Task directions>
Repeat the records verbatim and leave the pictures out of your copy.

[[ Dataset open ]]

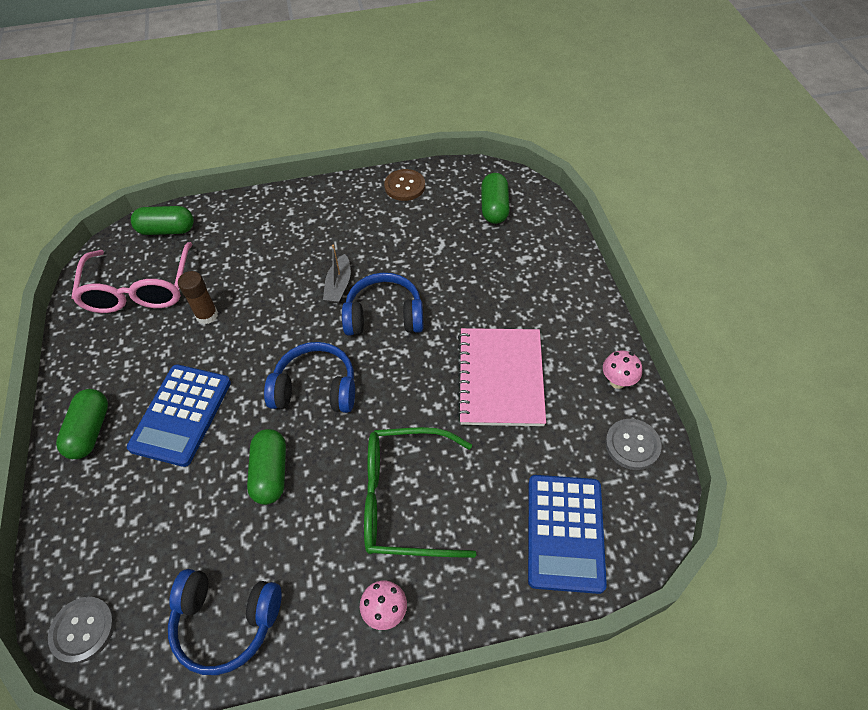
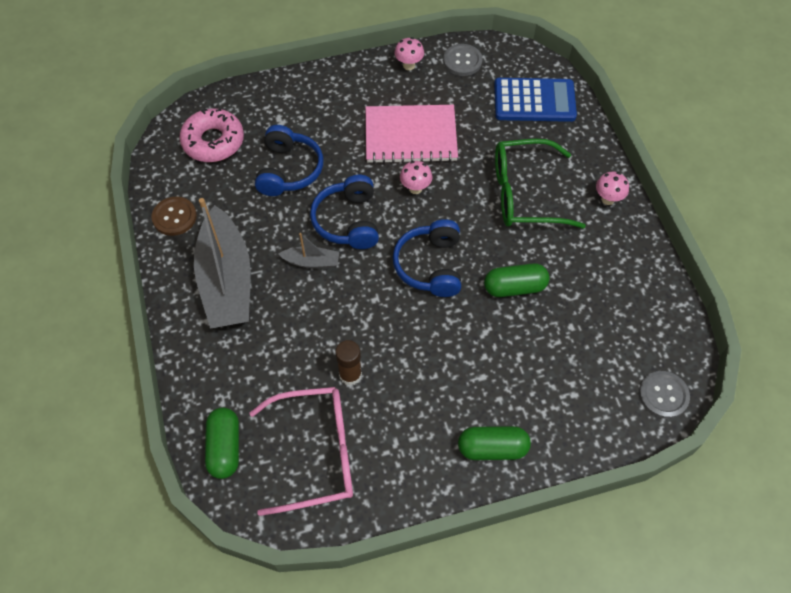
camera: 95 degrees left, 5 degrees up
(181, 415) = (467, 370): blue calculator -> none
(226, 622) = (636, 296): blue headphones -> blue headphones (289, 170)
(329, 224) = (226, 280): none -> grey boat
(404, 499) = (524, 194): green glasses -> green glasses turned 90 degrees clockwise
(422, 379) = (415, 188): none -> pink mushroom
(494, 208) = (213, 141): green capsule -> pink donut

[[ Dataset closed ]]

Expected answer>
camera: 95 degrees left, 5 degrees up
(181, 415) = (467, 370): blue calculator -> none
(226, 622) = (636, 296): blue headphones -> blue headphones (289, 170)
(329, 224) = (226, 280): none -> grey boat
(404, 499) = (524, 194): green glasses -> green glasses turned 90 degrees clockwise
(422, 379) = (415, 188): none -> pink mushroom
(494, 208) = (213, 141): green capsule -> pink donut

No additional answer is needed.